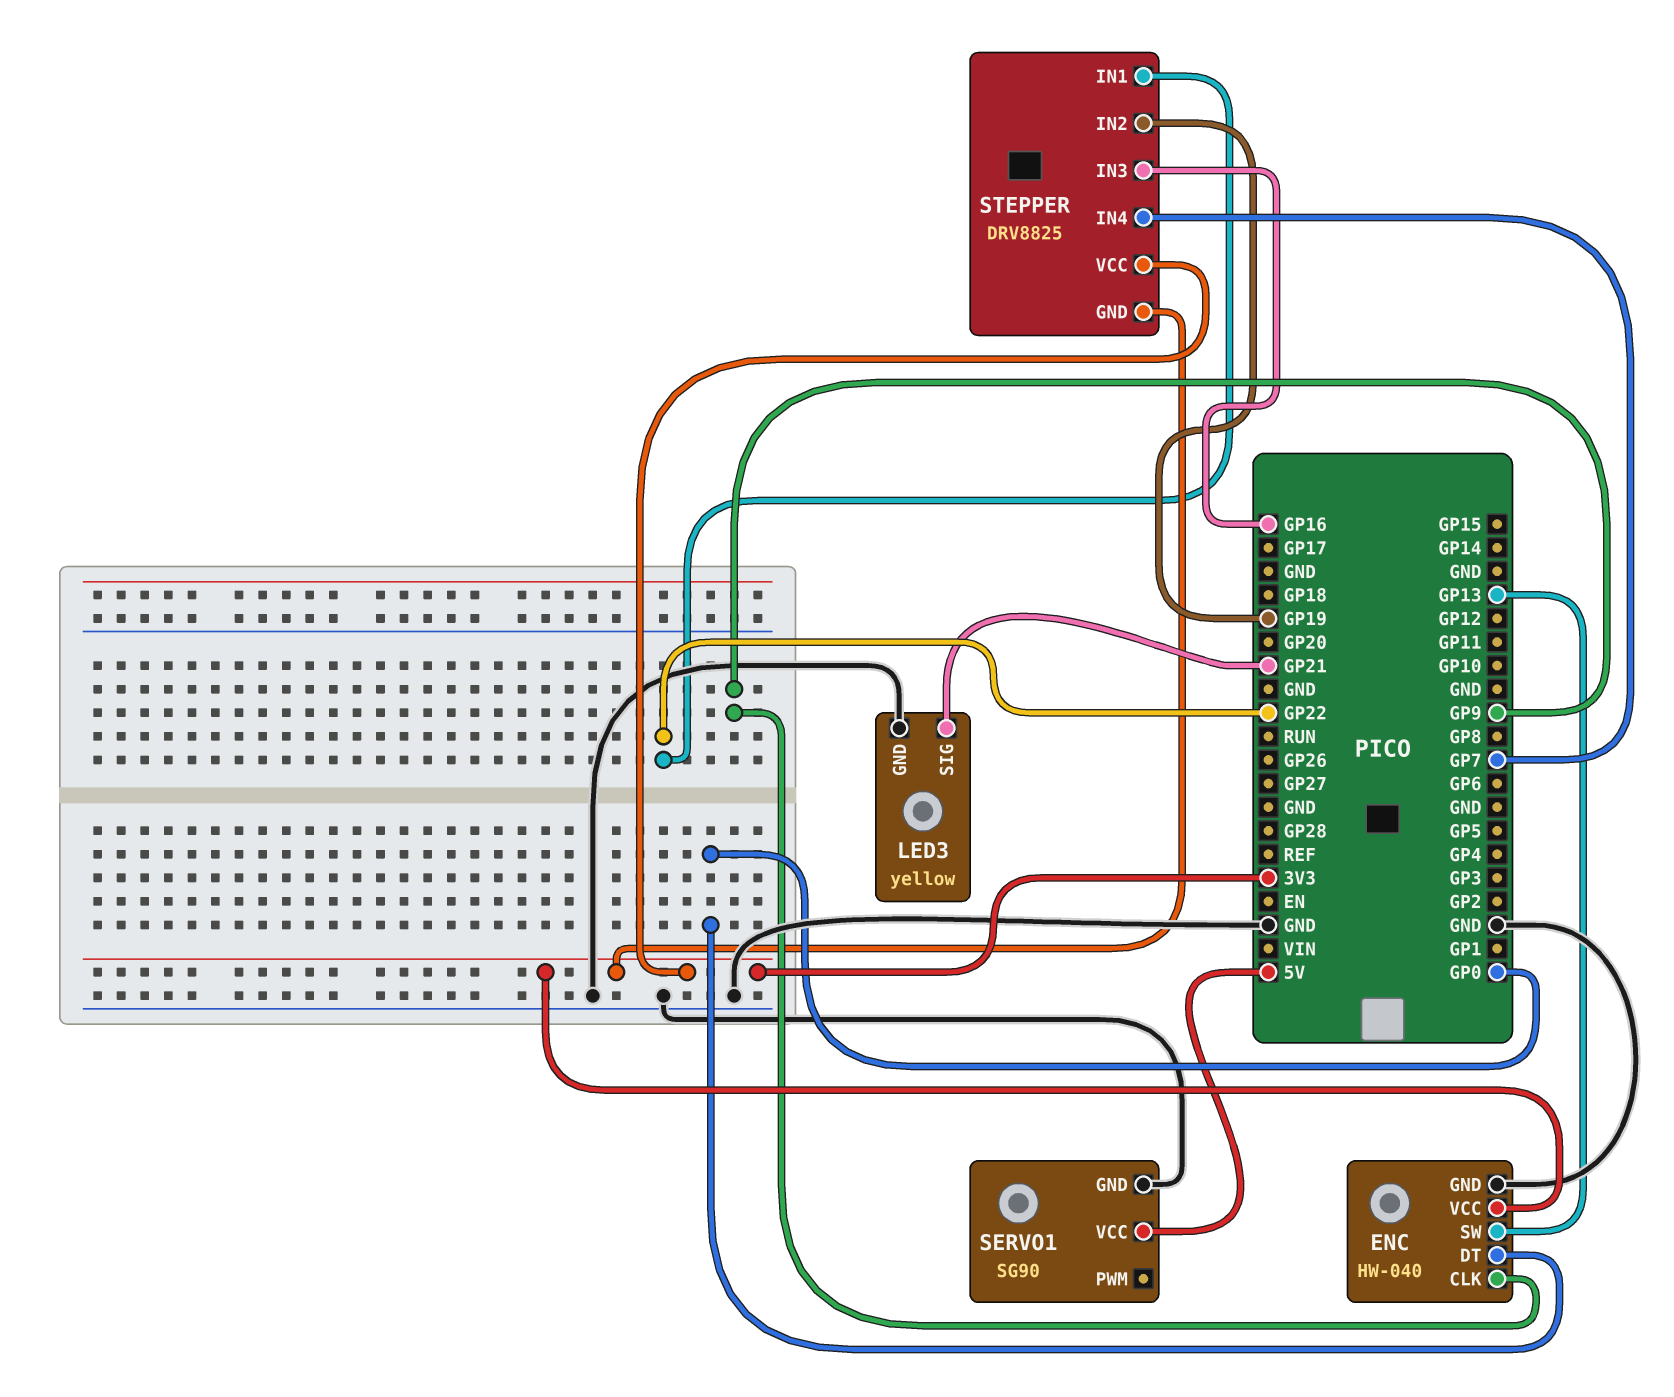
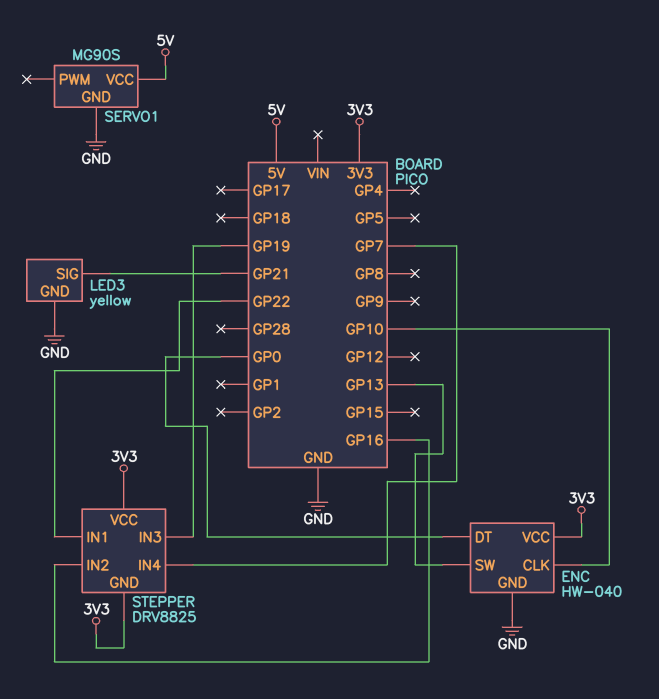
ENC pin CLK: GP9 -> GP10
SERVO1: SG90 -> MG90S
STEPPER pin IN2: GP19 -> GP16
STEPPER pin IN3: GP16 -> GP19

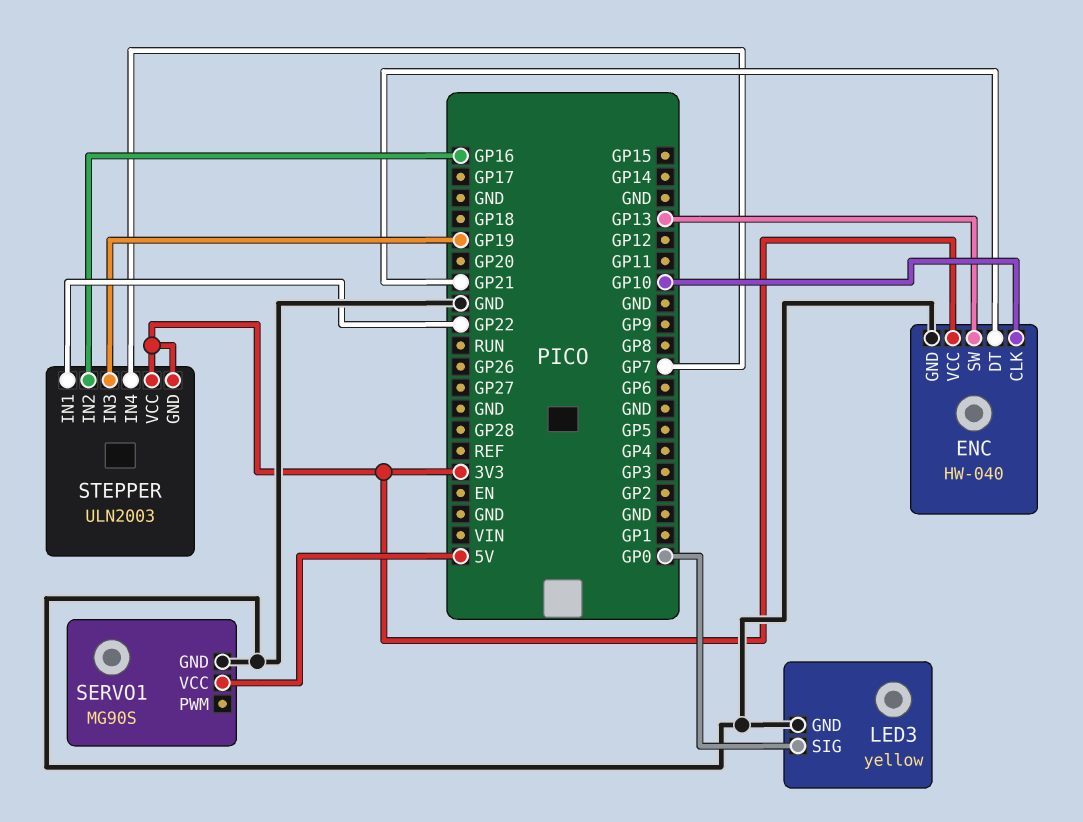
ENC pin DT: GP0 -> GP21
LED3 pin SIG: GP21 -> GP0
STEPPER: DRV8825 -> ULN2003

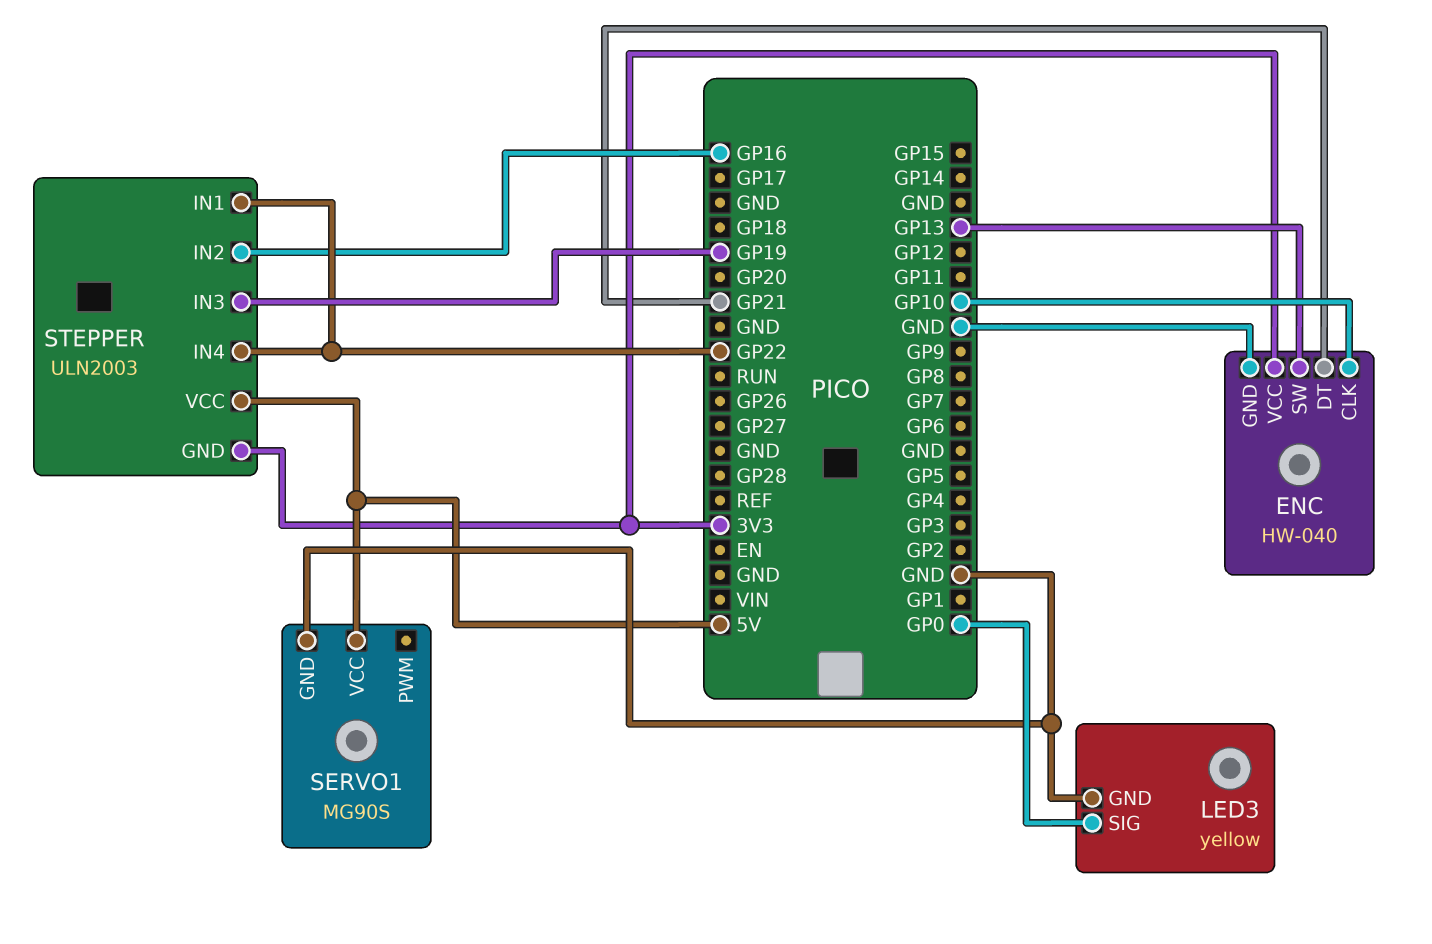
STEPPER pin IN4: GP7 -> GP22
STEPPER pin VCC: 3V3 -> 5V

***

* _Problem to work on_
Leave out the images and repeat the rest of the data word for word.

* _Worked solution_
ENC pin CLK: GP9 -> GP10
SERVO1: SG90 -> MG90S
STEPPER pin IN2: GP19 -> GP16
STEPPER pin IN3: GP16 -> GP19

ENC pin DT: GP0 -> GP21
LED3 pin SIG: GP21 -> GP0
STEPPER: DRV8825 -> ULN2003

STEPPER pin IN4: GP7 -> GP22
STEPPER pin VCC: 3V3 -> 5V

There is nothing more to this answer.